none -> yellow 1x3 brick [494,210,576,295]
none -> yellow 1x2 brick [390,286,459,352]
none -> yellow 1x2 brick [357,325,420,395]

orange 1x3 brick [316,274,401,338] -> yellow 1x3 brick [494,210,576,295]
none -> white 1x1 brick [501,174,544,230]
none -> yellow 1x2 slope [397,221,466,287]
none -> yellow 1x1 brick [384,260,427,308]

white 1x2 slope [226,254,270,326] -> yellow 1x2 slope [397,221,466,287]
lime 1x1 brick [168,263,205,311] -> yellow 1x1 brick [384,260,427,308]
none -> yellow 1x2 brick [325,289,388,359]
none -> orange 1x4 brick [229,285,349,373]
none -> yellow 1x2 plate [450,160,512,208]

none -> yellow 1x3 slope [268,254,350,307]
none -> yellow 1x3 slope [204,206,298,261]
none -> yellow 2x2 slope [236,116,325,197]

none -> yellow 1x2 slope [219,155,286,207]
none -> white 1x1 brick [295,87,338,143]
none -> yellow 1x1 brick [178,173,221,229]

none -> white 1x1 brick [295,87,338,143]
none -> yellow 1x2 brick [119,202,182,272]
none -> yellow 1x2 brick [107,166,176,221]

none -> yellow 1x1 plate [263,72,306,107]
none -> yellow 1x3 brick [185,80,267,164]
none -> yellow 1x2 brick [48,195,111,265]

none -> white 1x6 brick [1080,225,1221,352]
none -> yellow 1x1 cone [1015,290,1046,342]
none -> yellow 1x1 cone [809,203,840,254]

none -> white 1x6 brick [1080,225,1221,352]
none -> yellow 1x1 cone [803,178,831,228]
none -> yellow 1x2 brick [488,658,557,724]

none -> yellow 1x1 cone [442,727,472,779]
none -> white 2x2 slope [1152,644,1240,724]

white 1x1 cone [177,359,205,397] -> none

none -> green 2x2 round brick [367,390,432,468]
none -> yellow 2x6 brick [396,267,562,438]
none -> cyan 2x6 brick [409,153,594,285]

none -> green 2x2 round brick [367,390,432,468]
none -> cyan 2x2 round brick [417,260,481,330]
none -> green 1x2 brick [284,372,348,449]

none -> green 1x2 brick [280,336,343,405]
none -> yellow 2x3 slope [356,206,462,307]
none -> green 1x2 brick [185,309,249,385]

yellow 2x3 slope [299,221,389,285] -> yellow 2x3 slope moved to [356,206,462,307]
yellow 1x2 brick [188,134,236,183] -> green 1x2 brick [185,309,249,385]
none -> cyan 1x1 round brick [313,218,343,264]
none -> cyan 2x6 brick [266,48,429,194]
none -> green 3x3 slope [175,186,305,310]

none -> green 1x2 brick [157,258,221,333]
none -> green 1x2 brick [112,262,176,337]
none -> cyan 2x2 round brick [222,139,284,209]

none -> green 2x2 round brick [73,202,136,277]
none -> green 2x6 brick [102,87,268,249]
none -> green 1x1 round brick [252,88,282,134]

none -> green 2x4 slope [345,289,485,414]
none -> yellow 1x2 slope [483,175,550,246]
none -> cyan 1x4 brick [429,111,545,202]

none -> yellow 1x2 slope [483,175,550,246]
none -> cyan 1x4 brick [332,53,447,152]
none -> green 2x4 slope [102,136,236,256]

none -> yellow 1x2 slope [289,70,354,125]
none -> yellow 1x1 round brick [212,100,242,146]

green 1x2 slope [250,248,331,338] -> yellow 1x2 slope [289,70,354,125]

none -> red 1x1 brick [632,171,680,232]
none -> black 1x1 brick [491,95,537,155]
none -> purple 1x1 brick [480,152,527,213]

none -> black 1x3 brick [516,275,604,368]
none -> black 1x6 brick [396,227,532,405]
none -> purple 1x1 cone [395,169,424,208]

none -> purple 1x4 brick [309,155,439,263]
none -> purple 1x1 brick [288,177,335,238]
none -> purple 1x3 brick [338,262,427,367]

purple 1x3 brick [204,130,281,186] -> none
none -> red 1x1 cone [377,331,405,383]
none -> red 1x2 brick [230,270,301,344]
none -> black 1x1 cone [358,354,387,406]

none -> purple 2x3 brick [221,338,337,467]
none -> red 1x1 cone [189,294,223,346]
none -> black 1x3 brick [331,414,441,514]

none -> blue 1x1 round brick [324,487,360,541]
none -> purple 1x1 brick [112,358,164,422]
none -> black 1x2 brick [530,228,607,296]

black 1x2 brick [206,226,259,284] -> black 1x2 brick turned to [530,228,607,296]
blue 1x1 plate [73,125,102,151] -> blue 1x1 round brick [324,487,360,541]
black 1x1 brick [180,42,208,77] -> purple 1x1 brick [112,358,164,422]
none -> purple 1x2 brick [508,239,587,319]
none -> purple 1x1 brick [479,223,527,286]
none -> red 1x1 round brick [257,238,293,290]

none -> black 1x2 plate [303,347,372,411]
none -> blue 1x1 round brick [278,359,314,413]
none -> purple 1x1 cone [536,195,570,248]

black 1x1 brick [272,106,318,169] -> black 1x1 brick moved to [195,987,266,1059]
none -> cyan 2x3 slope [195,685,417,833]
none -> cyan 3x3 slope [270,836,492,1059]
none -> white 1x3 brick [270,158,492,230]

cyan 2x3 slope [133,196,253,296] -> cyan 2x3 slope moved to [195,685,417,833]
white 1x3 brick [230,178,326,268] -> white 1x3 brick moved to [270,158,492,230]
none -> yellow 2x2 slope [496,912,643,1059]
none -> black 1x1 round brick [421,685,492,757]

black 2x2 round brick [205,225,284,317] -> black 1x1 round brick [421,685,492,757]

_Try it_. Would you please copy all lines in the data that contain the word "white"?

_Solved problem_.
none -> white 1x1 brick [501,174,544,230]
white 1x2 slope [226,254,270,326] -> yellow 1x2 slope [397,221,466,287]
none -> white 1x1 brick [295,87,338,143]
none -> white 1x1 brick [295,87,338,143]
none -> white 1x6 brick [1080,225,1221,352]
none -> white 1x6 brick [1080,225,1221,352]
none -> white 2x2 slope [1152,644,1240,724]
white 1x1 cone [177,359,205,397] -> none
none -> white 1x3 brick [270,158,492,230]
white 1x3 brick [230,178,326,268] -> white 1x3 brick moved to [270,158,492,230]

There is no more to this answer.